Write out every entry below exactly as it appears. Pictures do not belong in the copy.
|---|
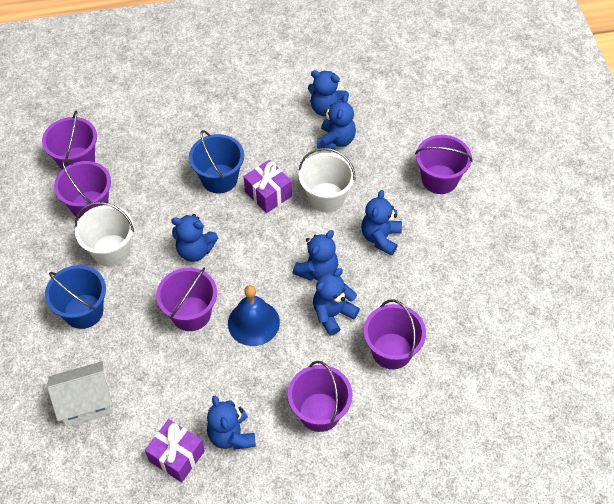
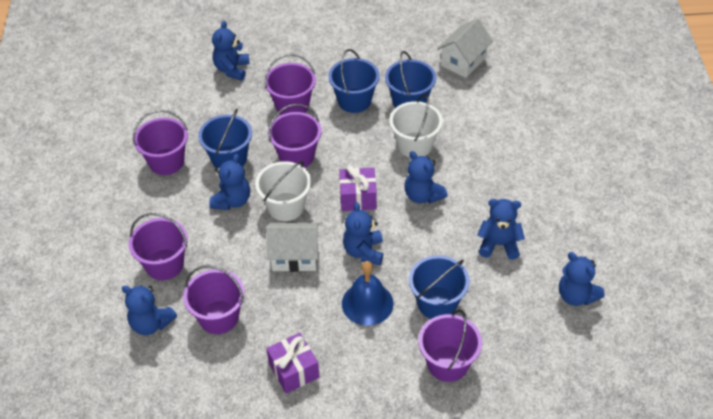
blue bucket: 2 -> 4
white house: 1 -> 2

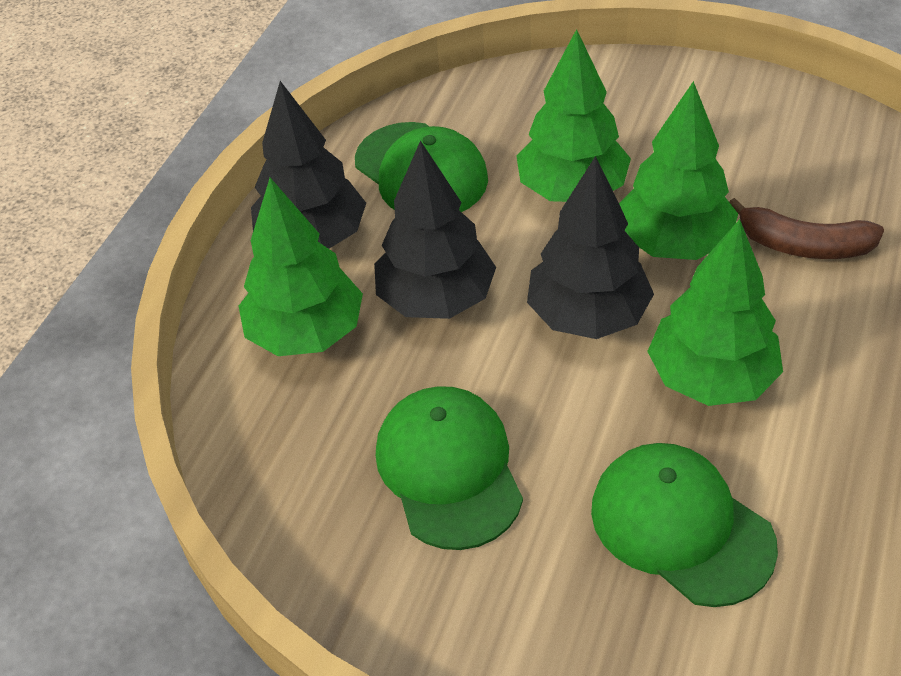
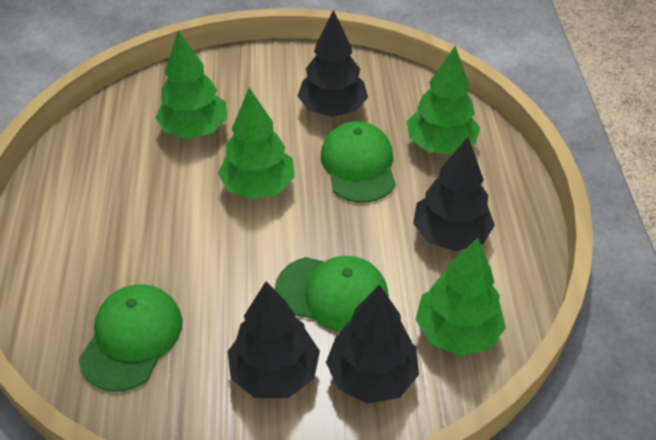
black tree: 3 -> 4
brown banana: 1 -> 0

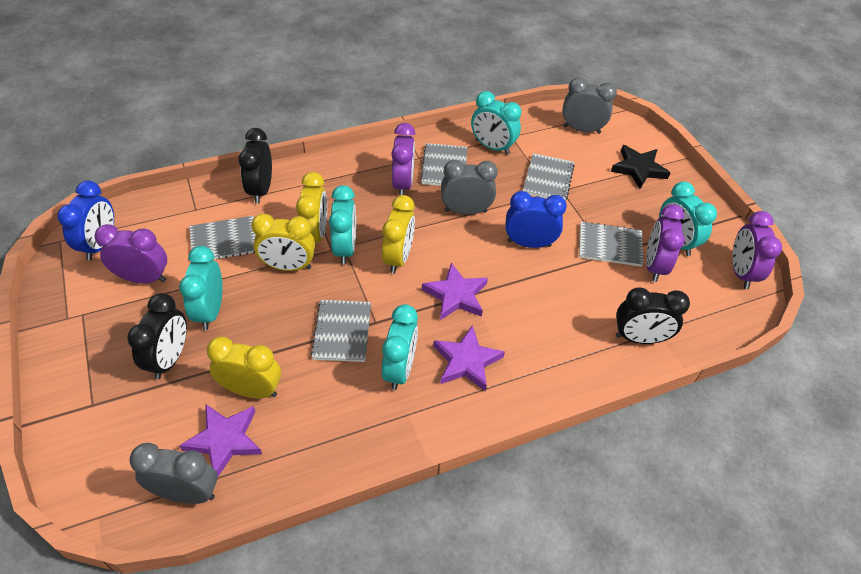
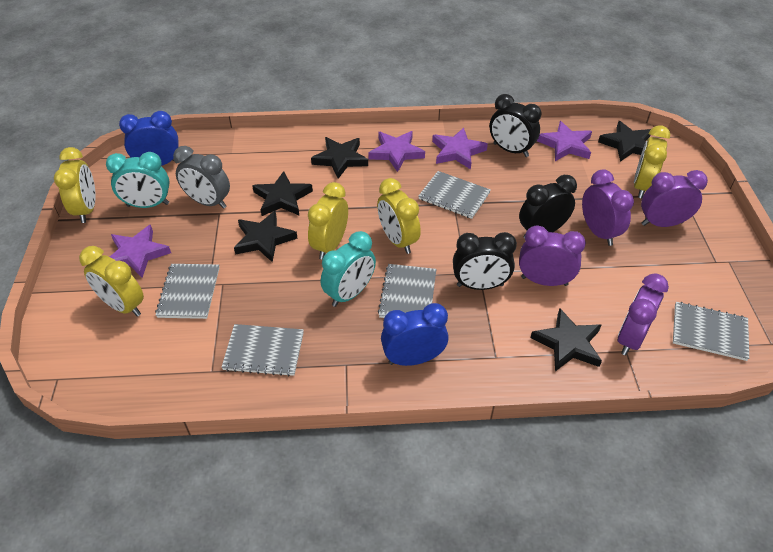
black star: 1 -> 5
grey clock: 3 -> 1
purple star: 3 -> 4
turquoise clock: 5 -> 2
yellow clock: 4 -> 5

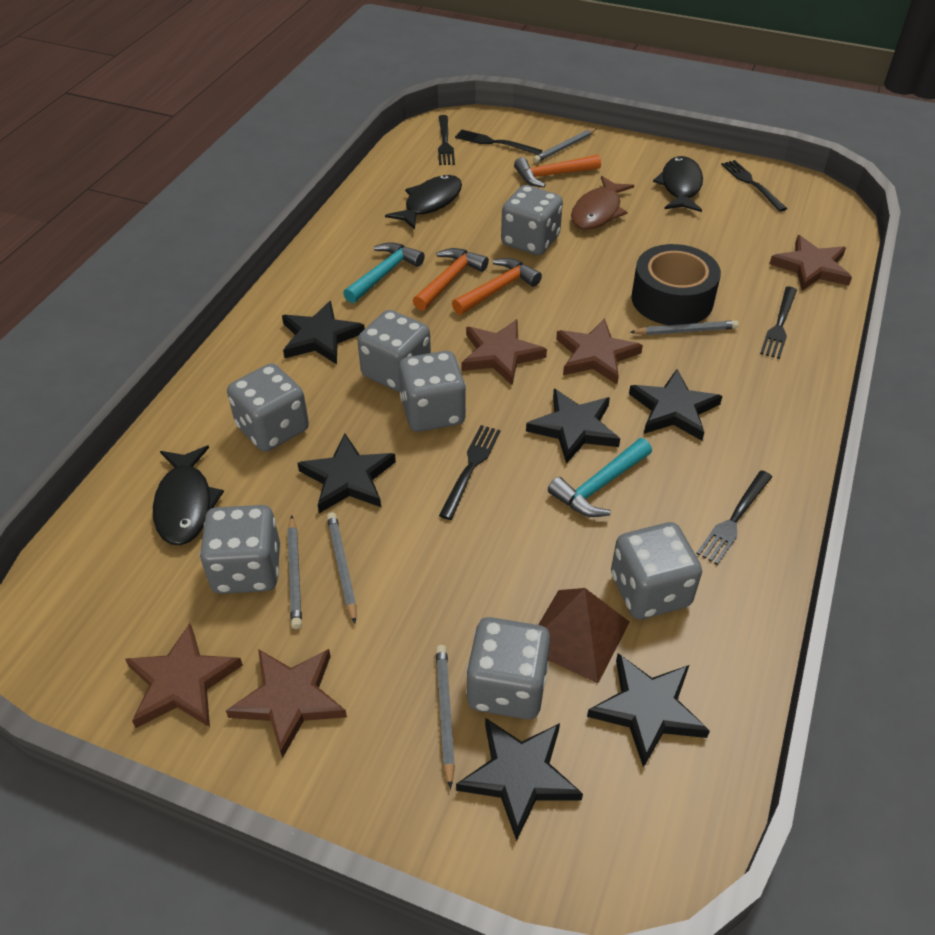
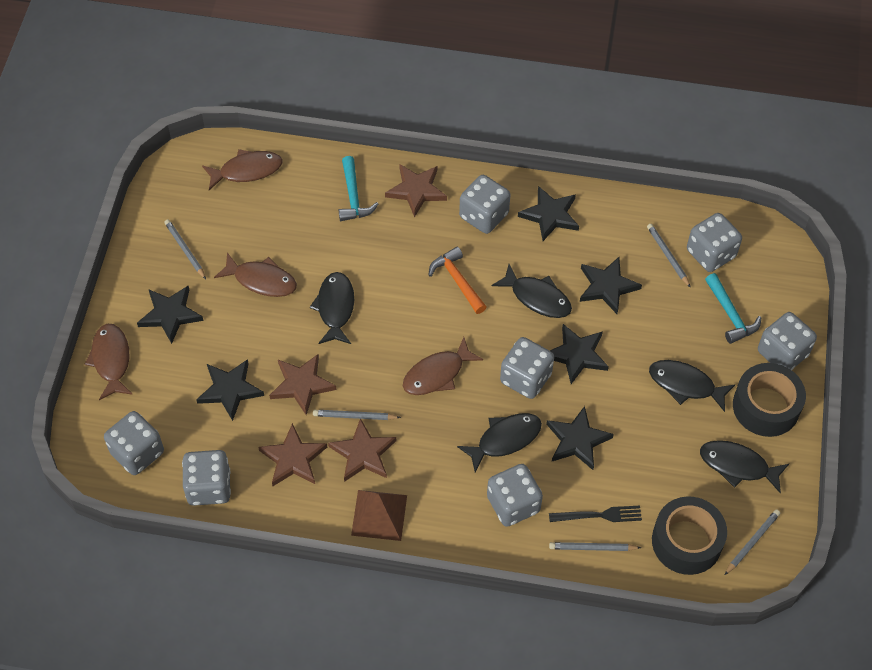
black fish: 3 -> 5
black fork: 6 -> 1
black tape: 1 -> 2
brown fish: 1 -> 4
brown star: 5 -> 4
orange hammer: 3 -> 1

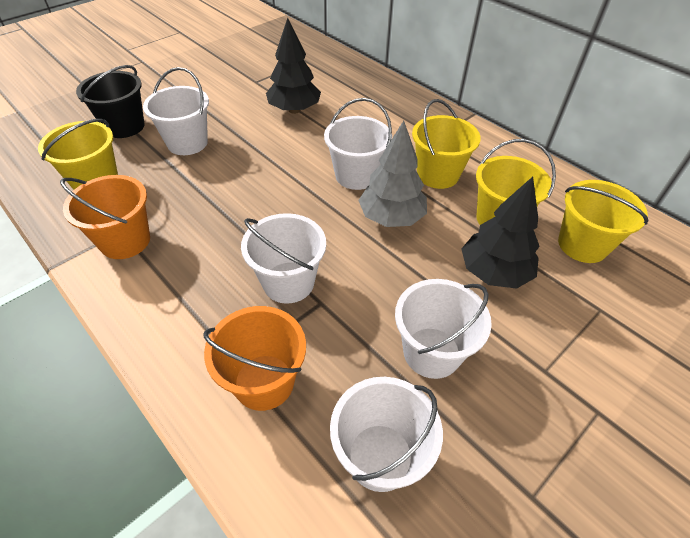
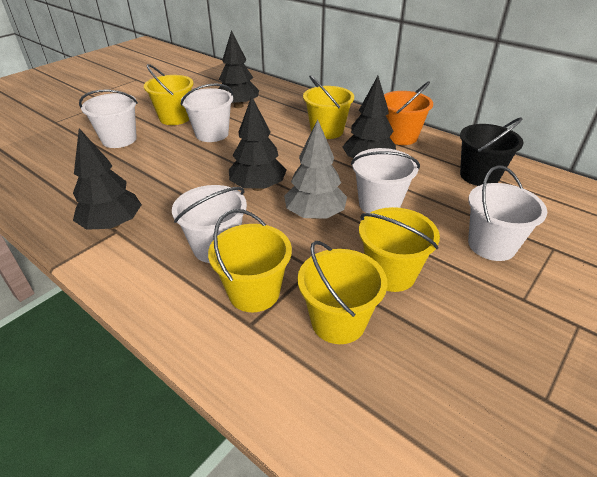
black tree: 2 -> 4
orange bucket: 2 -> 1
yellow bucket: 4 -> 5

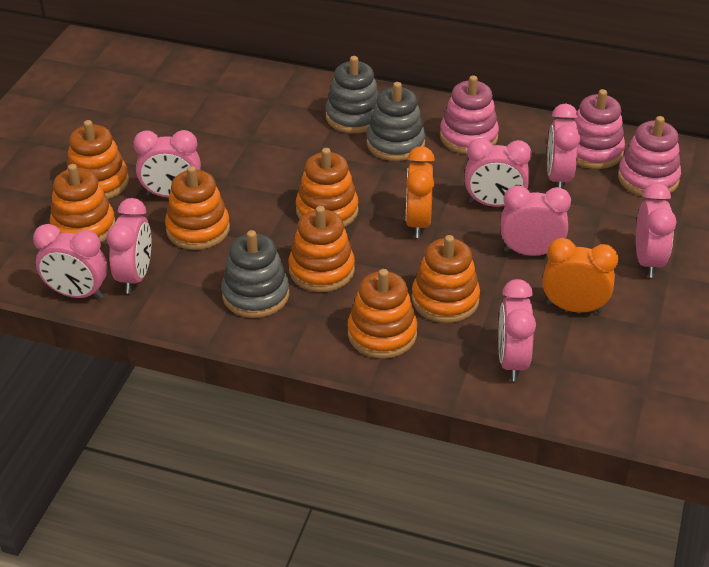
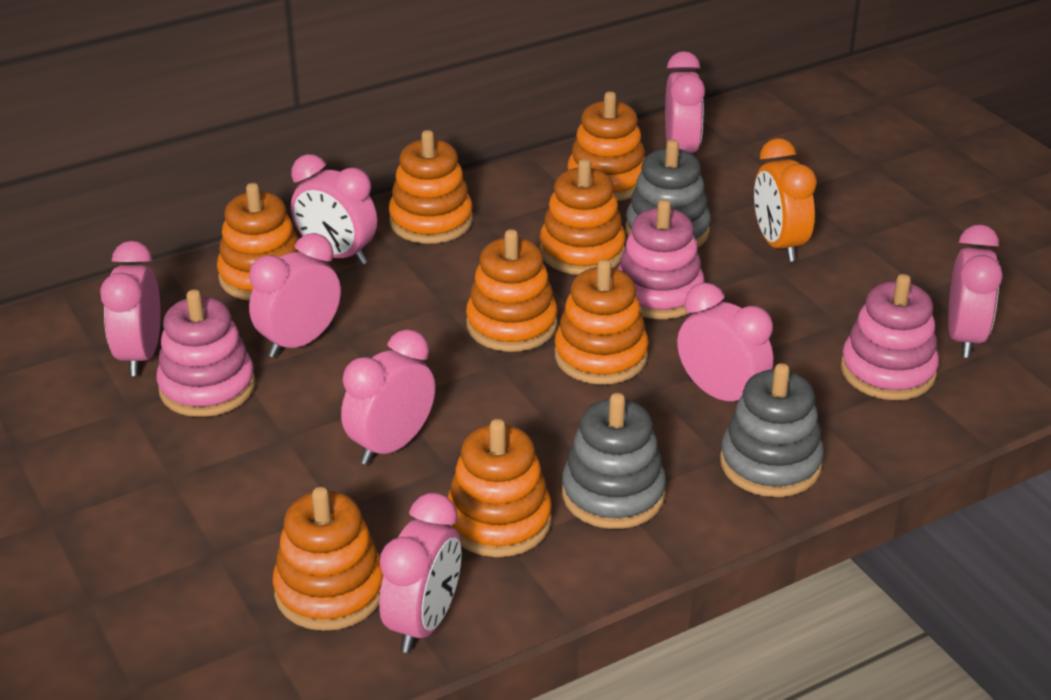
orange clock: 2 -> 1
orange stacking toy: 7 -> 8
|---|
Answer box:
blue bucket: 2 -> 4
white house: 1 -> 2

black tree: 3 -> 4
brown banana: 1 -> 0

black star: 1 -> 5
grey clock: 3 -> 1
purple star: 3 -> 4
turquoise clock: 5 -> 2
yellow clock: 4 -> 5

black fish: 3 -> 5
black fork: 6 -> 1
black tape: 1 -> 2
brown fish: 1 -> 4
brown star: 5 -> 4
orange hammer: 3 -> 1

black tree: 2 -> 4
orange bucket: 2 -> 1
yellow bucket: 4 -> 5

orange clock: 2 -> 1
orange stacking toy: 7 -> 8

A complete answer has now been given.